== Task instructions ==
Copy the lines below word for word, but leave the pictures out.

-- start of Material provided --

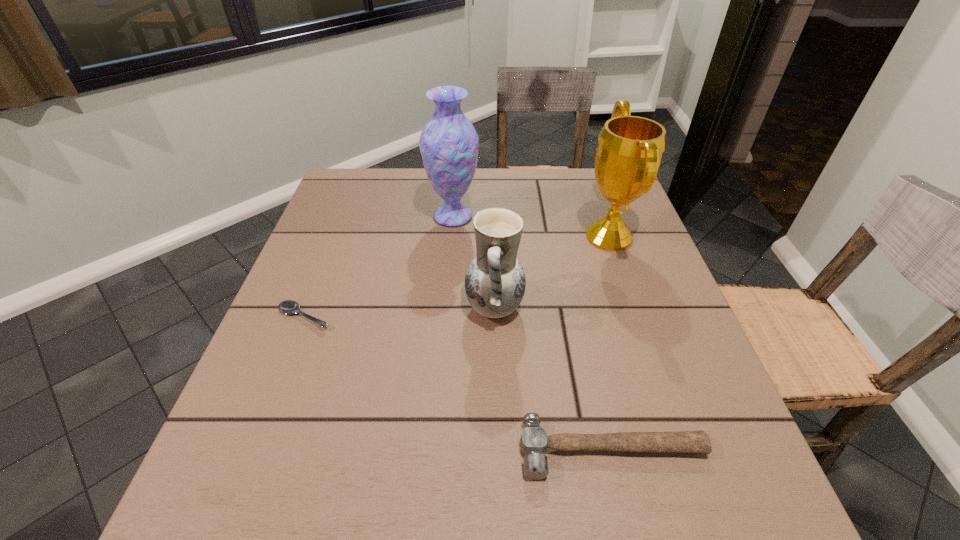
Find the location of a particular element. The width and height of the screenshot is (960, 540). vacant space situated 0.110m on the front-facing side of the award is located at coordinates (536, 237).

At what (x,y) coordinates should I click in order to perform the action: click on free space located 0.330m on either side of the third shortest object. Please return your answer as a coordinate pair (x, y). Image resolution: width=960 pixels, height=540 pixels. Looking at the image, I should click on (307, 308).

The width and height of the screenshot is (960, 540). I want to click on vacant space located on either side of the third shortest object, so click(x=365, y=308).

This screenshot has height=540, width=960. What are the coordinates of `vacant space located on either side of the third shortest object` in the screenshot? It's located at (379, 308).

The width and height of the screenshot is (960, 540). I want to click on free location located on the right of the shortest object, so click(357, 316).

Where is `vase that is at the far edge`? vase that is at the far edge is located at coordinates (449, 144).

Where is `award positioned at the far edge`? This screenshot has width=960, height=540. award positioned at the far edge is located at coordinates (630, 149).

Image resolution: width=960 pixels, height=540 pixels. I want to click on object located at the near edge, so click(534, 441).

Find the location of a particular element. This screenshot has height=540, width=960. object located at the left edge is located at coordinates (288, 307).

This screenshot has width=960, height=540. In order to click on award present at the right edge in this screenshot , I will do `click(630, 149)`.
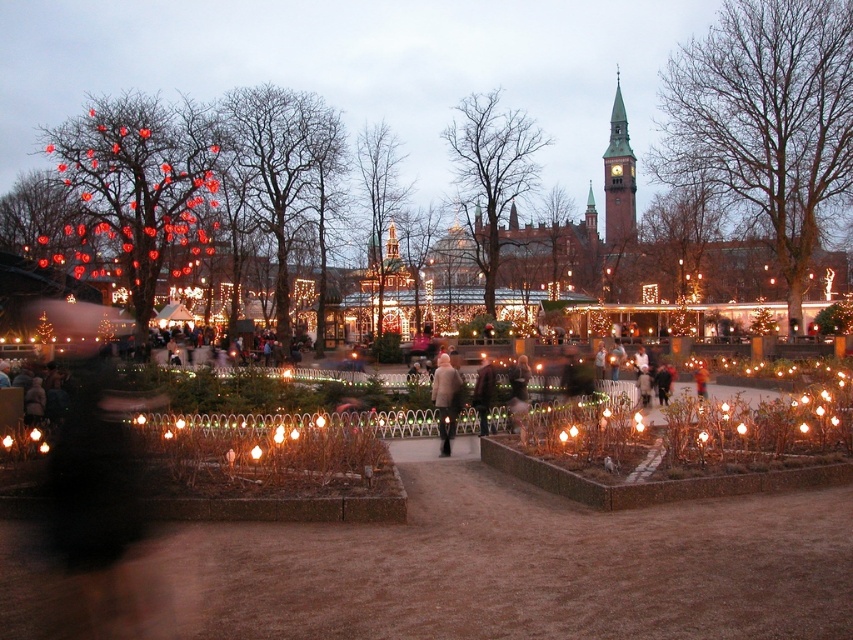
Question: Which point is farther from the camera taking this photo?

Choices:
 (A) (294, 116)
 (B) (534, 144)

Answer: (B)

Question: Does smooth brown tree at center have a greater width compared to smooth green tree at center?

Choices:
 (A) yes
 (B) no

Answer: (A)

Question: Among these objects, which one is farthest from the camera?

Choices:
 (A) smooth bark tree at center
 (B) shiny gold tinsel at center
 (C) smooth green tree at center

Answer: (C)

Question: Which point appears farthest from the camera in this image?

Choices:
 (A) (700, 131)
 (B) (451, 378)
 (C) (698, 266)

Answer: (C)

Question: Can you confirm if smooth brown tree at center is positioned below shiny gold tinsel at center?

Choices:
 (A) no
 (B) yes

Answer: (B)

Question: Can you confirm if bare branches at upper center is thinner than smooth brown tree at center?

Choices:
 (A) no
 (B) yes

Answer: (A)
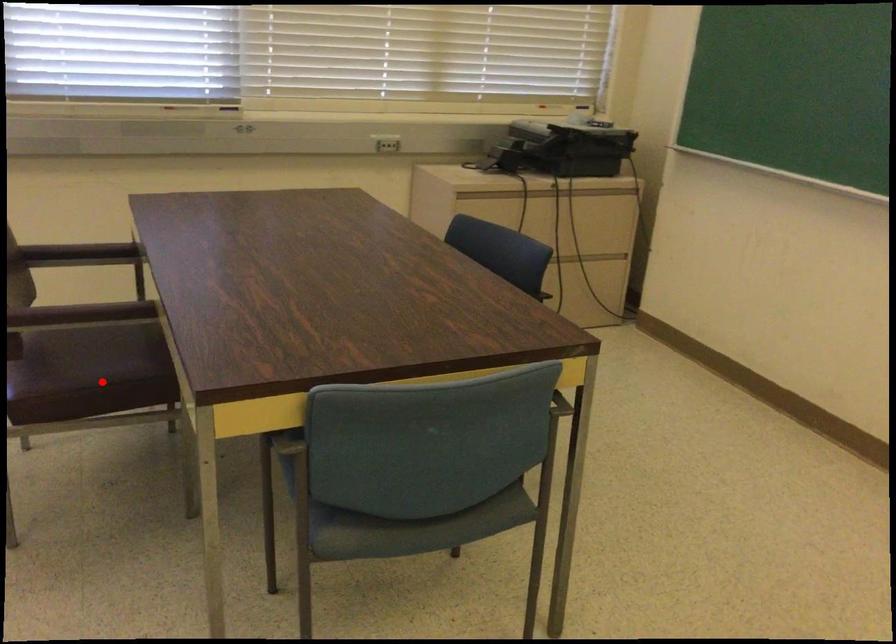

-- end of Material provided --

== Written solution ==
Find the location of a particular element. The width and height of the screenshot is (960, 540). vacant space situated 0.110m on the front-facing side of the award is located at coordinates (536, 237).

At what (x,y) coordinates should I click in order to perform the action: click on free space located 0.330m on either side of the third shortest object. Please return your answer as a coordinate pair (x, y). Image resolution: width=960 pixels, height=540 pixels. Looking at the image, I should click on (307, 308).

The width and height of the screenshot is (960, 540). I want to click on vacant space located on either side of the third shortest object, so click(x=365, y=308).

This screenshot has height=540, width=960. What are the coordinates of `vacant space located on either side of the third shortest object` in the screenshot? It's located at (379, 308).

The width and height of the screenshot is (960, 540). I want to click on free location located on the right of the shortest object, so click(357, 316).

Where is `vase that is at the far edge`? vase that is at the far edge is located at coordinates (449, 144).

Where is `award positioned at the far edge`? This screenshot has width=960, height=540. award positioned at the far edge is located at coordinates (630, 149).

Image resolution: width=960 pixels, height=540 pixels. I want to click on object located at the near edge, so click(534, 441).

Find the location of a particular element. This screenshot has height=540, width=960. object located at the left edge is located at coordinates (288, 307).

This screenshot has width=960, height=540. In order to click on award present at the right edge in this screenshot , I will do `click(630, 149)`.
Question: Which point is farther from the camera taking this photo?

Choices:
 (A) (294, 116)
 (B) (534, 144)

Answer: (B)

Question: Does smooth brown tree at center have a greater width compared to smooth green tree at center?

Choices:
 (A) yes
 (B) no

Answer: (A)

Question: Among these objects, which one is farthest from the camera?

Choices:
 (A) smooth bark tree at center
 (B) shiny gold tinsel at center
 (C) smooth green tree at center

Answer: (C)

Question: Which point appears farthest from the camera in this image?

Choices:
 (A) (700, 131)
 (B) (451, 378)
 (C) (698, 266)

Answer: (C)

Question: Can you confirm if smooth brown tree at center is positioned below shiny gold tinsel at center?

Choices:
 (A) no
 (B) yes

Answer: (B)

Question: Can you confirm if bare branches at upper center is thinner than smooth brown tree at center?

Choices:
 (A) no
 (B) yes

Answer: (A)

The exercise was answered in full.